The records -
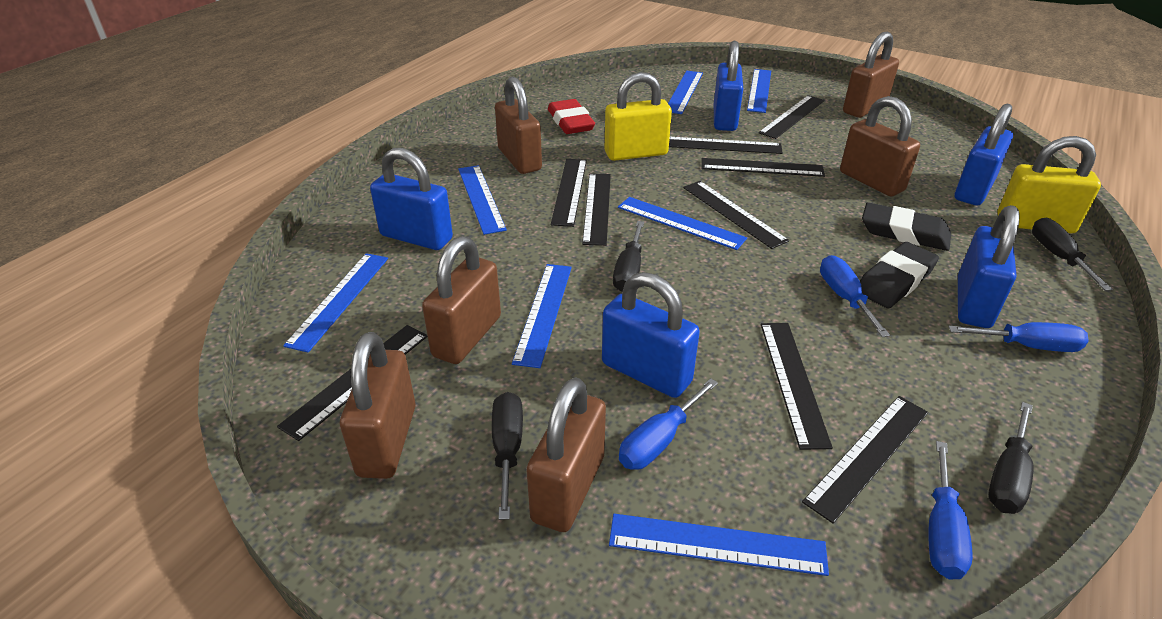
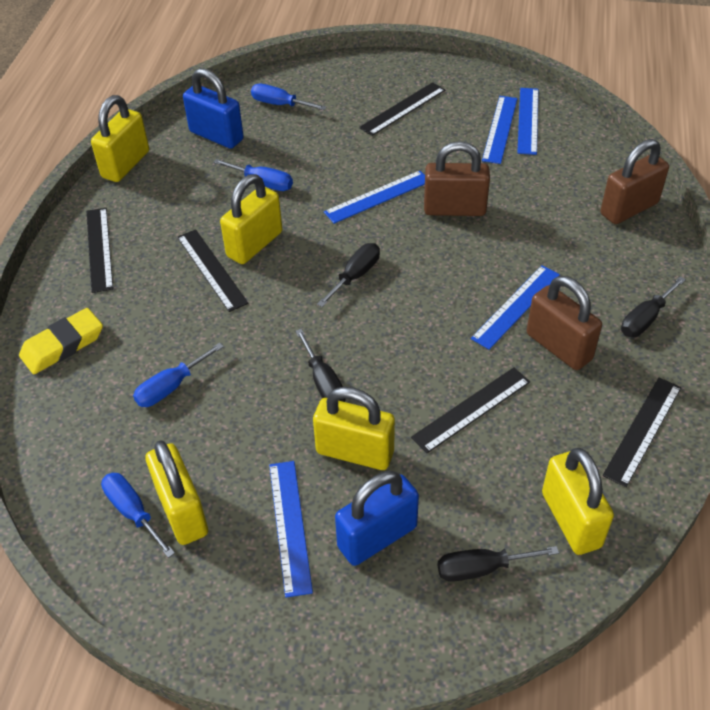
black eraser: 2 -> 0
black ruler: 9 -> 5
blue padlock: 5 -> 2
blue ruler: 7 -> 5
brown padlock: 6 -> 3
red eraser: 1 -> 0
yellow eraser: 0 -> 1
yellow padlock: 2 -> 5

--

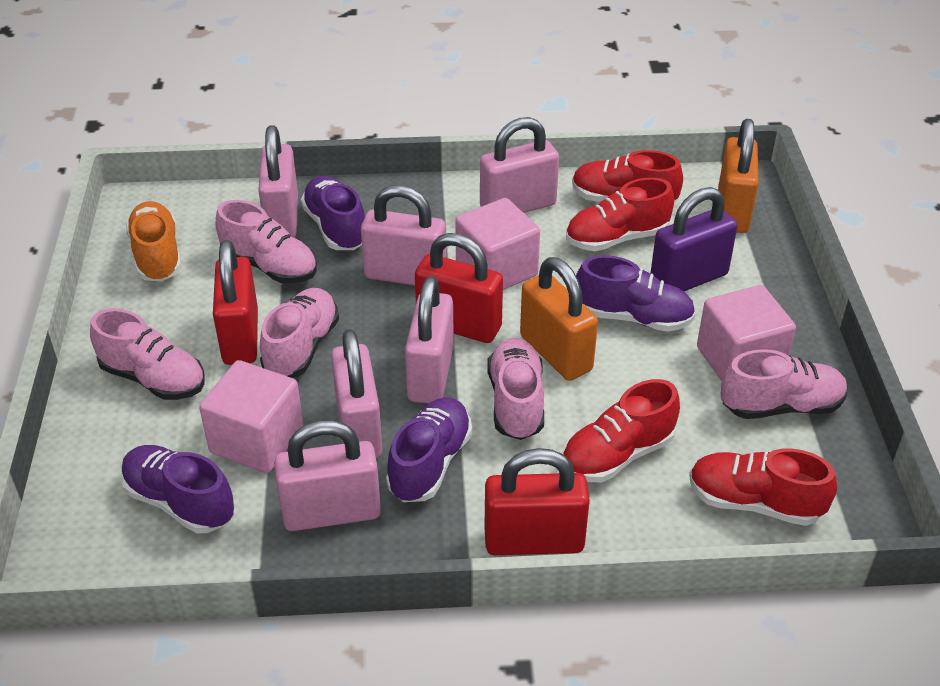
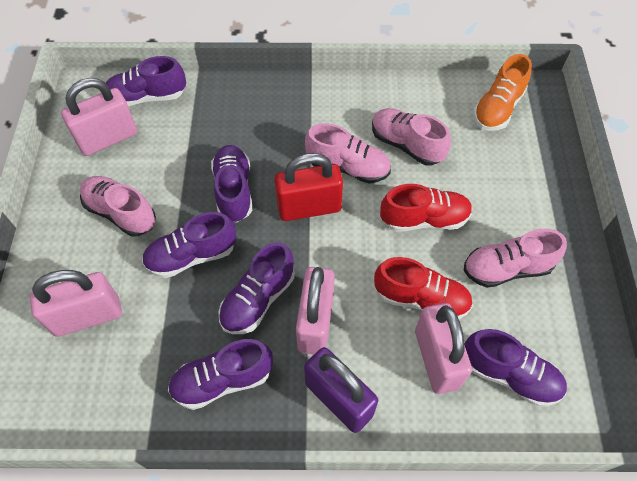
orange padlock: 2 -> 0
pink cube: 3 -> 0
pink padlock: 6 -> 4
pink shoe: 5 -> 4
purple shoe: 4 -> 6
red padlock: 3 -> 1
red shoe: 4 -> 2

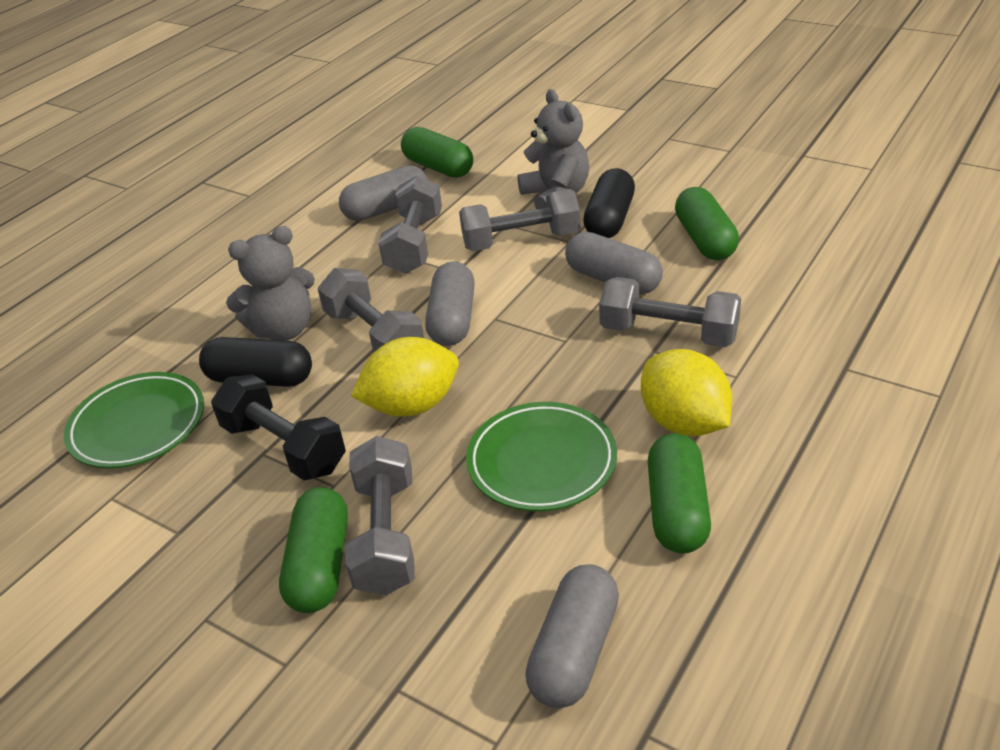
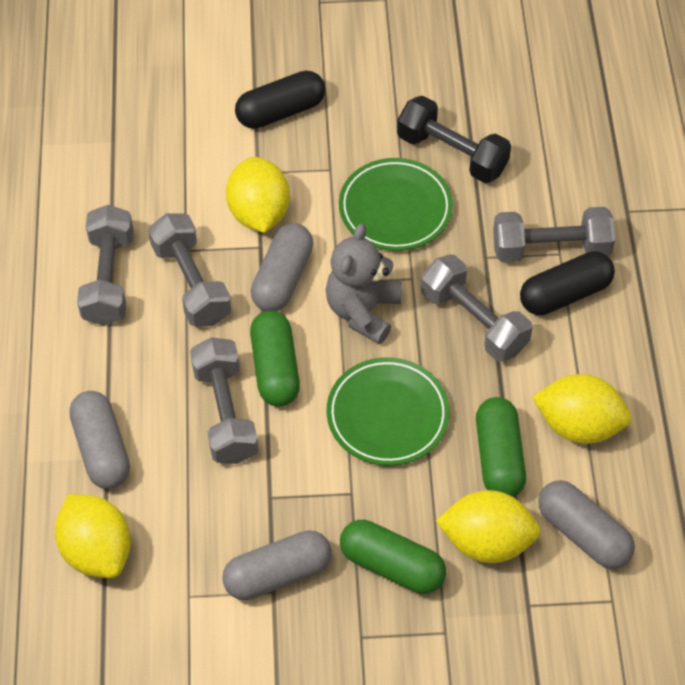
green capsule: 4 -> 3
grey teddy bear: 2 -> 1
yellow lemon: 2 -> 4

What needs to be done - Start with the line with "red padlock: 3 -> 1" in the listing above and stop after the line with "yellow lemon: 2 -> 4". Write out exactly the lines in that stretch and no others, without pictures.

Solution -
red padlock: 3 -> 1
red shoe: 4 -> 2

green capsule: 4 -> 3
grey teddy bear: 2 -> 1
yellow lemon: 2 -> 4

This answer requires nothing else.